(Beginning of INFORMATION GIVEN)
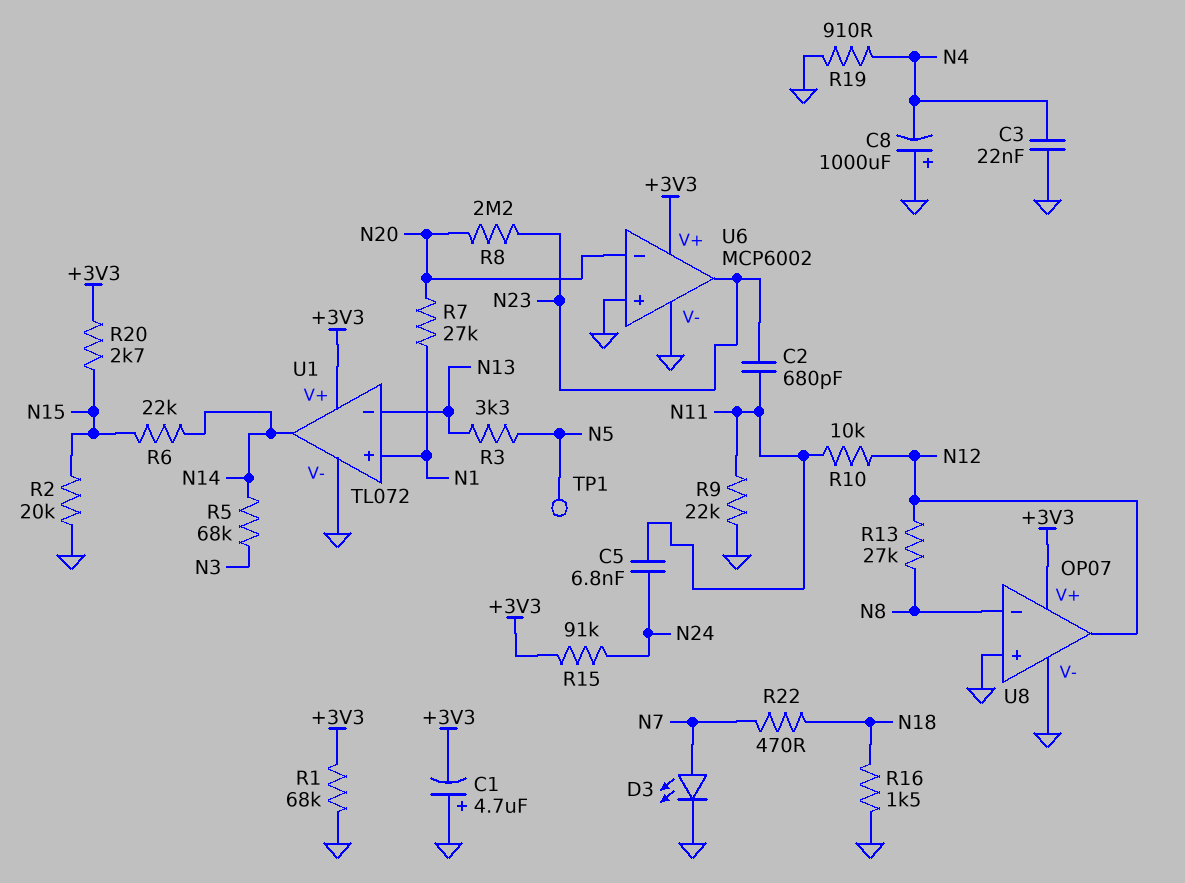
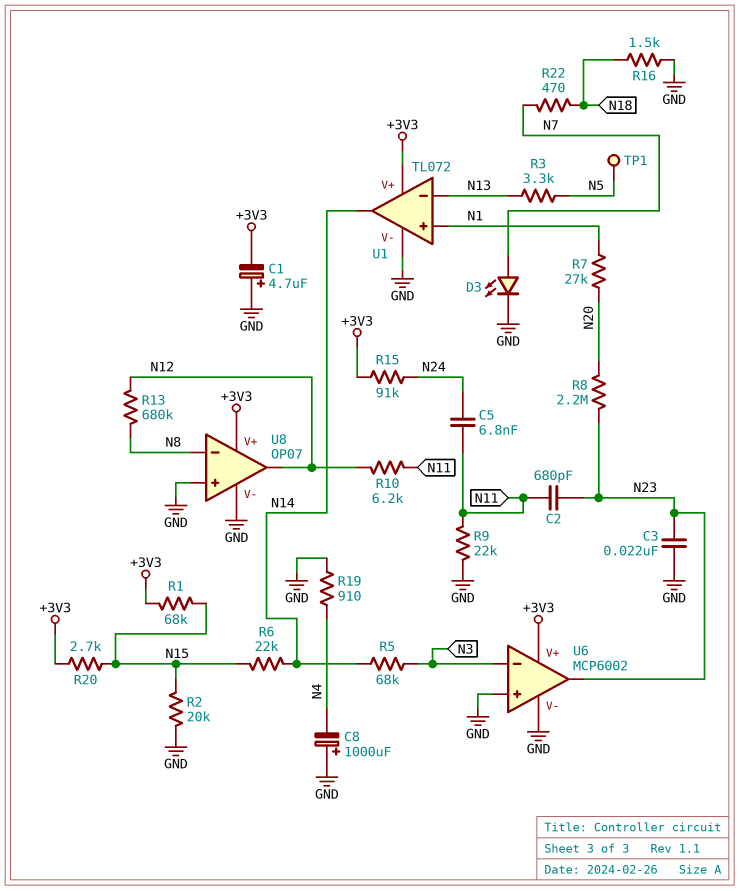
C3: 22nF (GND, N4) -> 22nF (GND, N23)
R1: 68k (+3V3, GND) -> 68k (+3V3, N15)
R10: 10k (N11, N12) -> 6.2k (N11, N12)
R13: 27k (N8, N12) -> 680k (N8, N12)
U6 pin in-: N20 -> N3

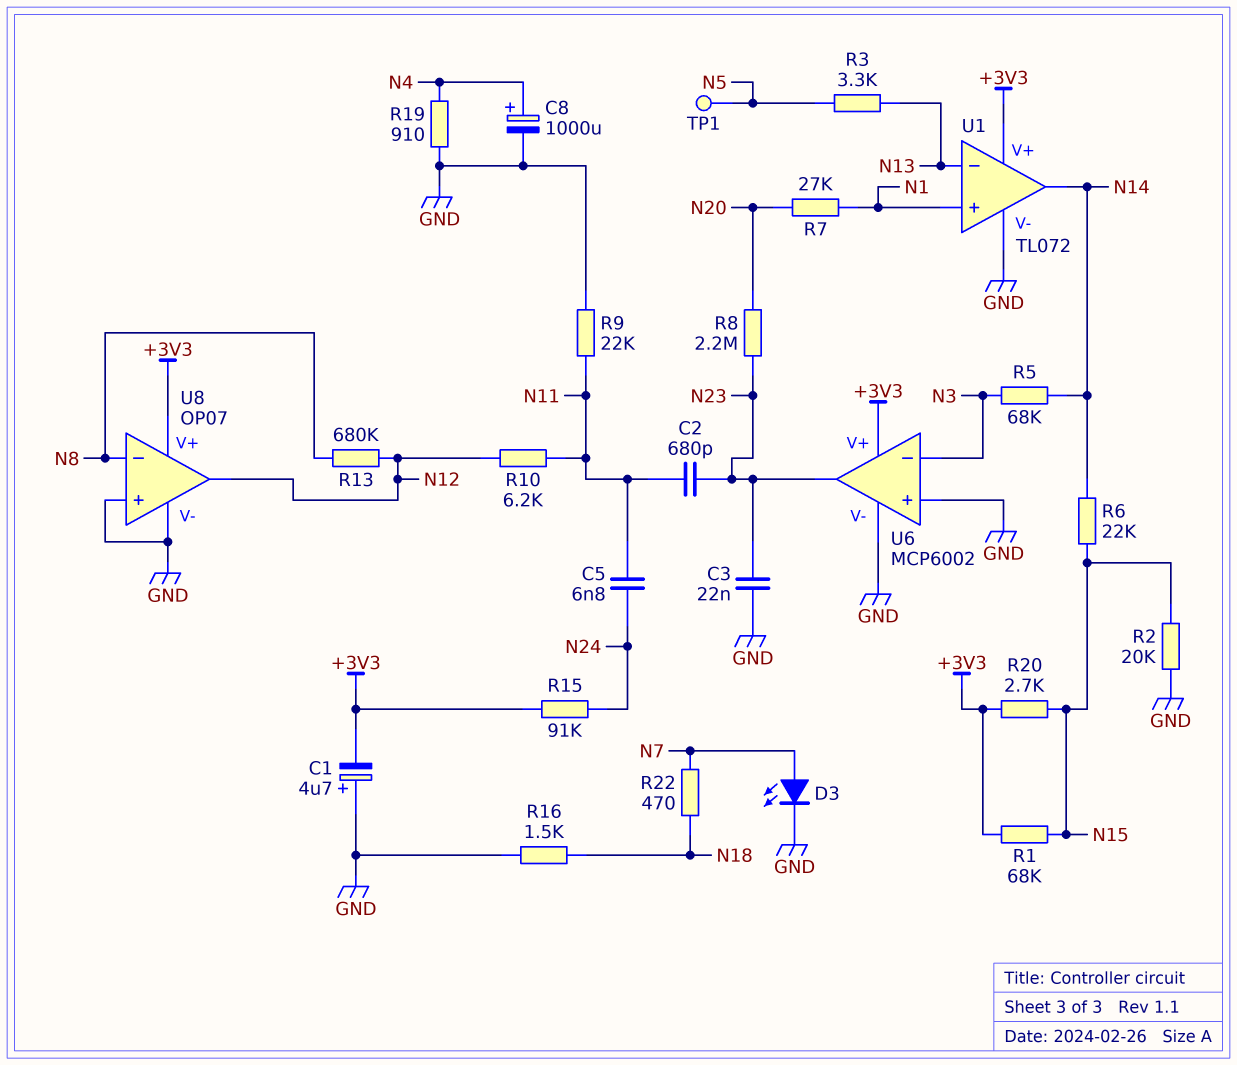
C8: 1000uF (plus GND, minus N4) -> 1000uF (plus N4, minus GND)

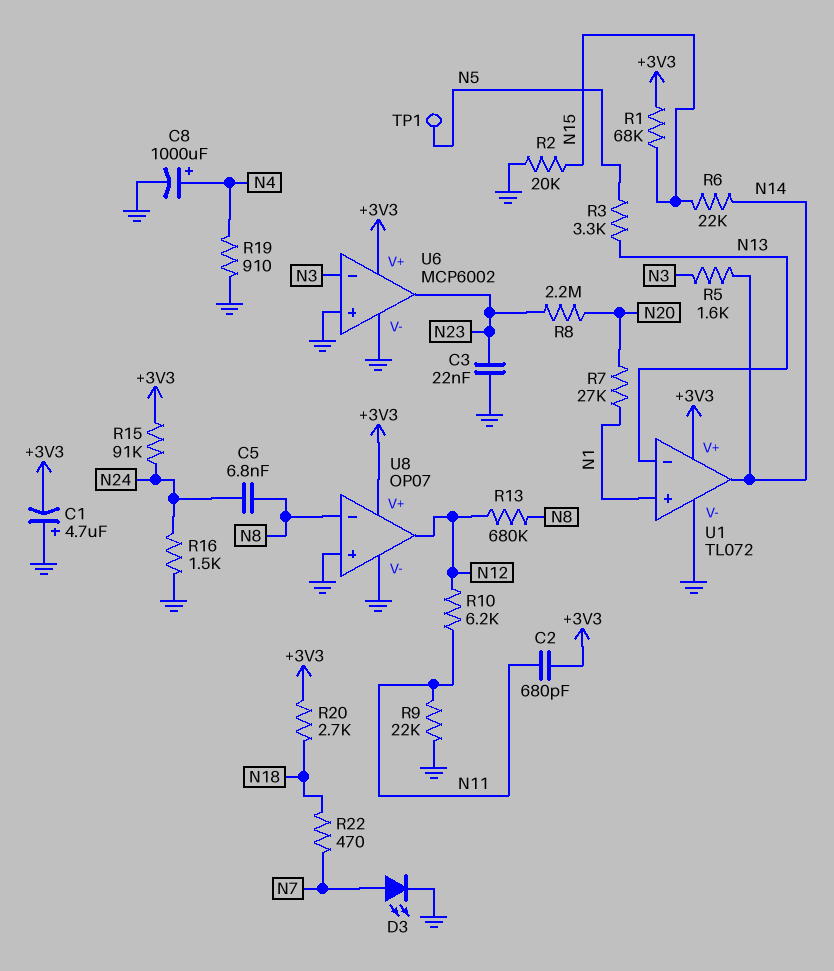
C2: 680pF (N11, N23) -> 680pF (+3V3, N11)
C5: 6.8nF (N11, N24) -> 6.8nF (N8, N24)
R5: 68k (N3, N14) -> 1.6k (N3, N14)
R16: 1.5k (GND, N18) -> 1.5k (GND, N24)
R20: 2.7k (+3V3, N15) -> 2.7k (+3V3, N18)

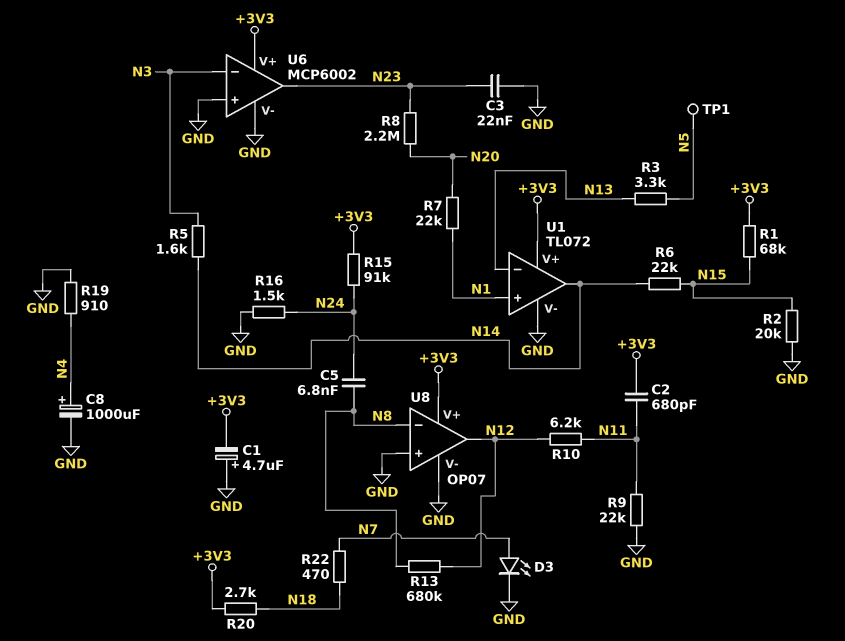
R7: 27k (N1, N20) -> 22k (N1, N20)

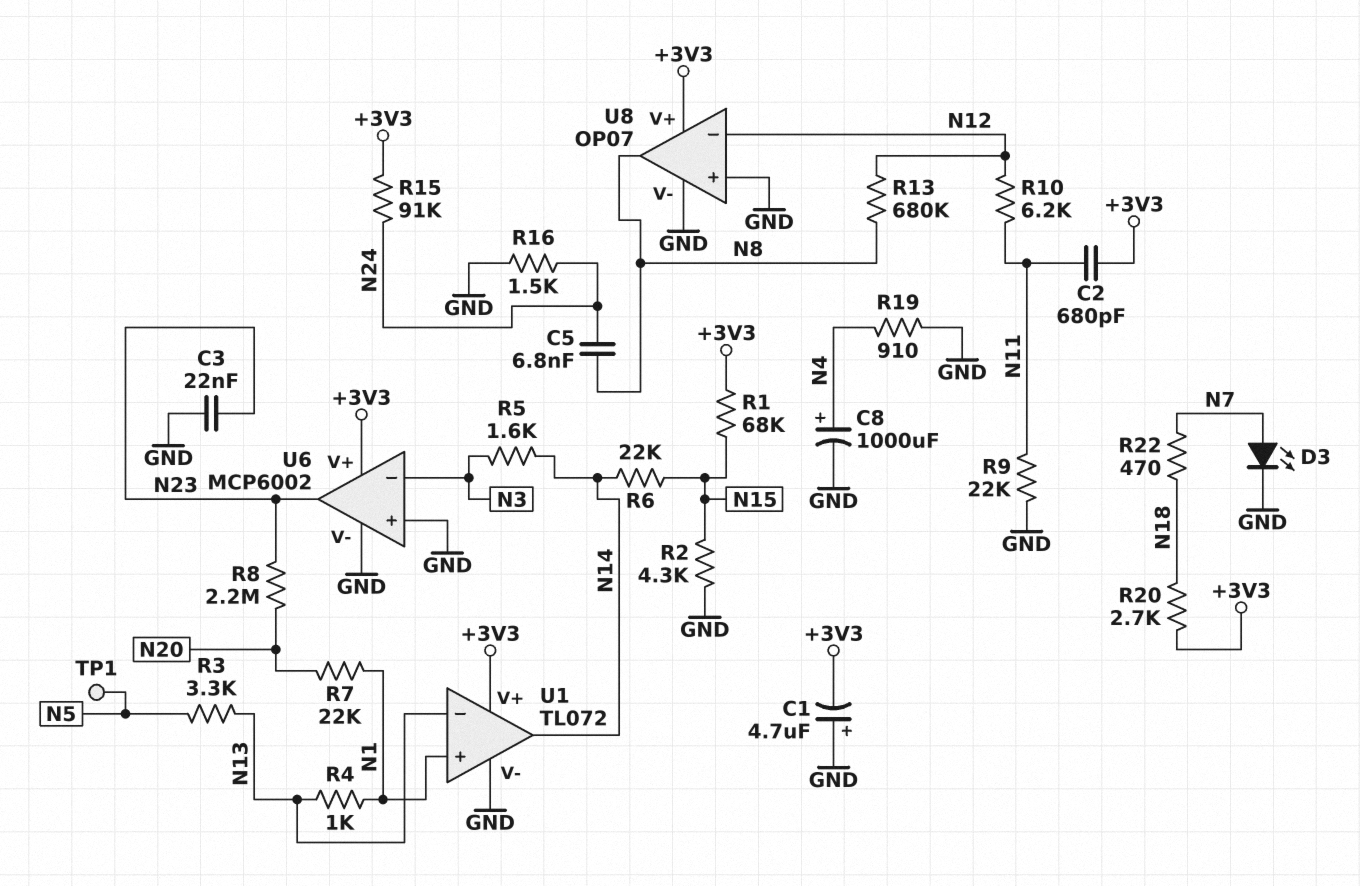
R2: 20k (GND, N15) -> 4.3k (GND, N15)
R4: none -> 1k (N1, N13)
U8 pin in-: N8 -> N12
U8 pin out: N12 -> N8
(End of INFORMATION GIVEN)
#### THE TASK:
Each line from the one holding "R20: 2.7k (+3V3, N15) -> 2.7k (+3V3, N18)" down to the end of the records is to be reproduced unaltered, and the pictures are to be omitted.

#### WRITTEN SOLUTION:
R20: 2.7k (+3V3, N15) -> 2.7k (+3V3, N18)

R7: 27k (N1, N20) -> 22k (N1, N20)

R2: 20k (GND, N15) -> 4.3k (GND, N15)
R4: none -> 1k (N1, N13)
U8 pin in-: N8 -> N12
U8 pin out: N12 -> N8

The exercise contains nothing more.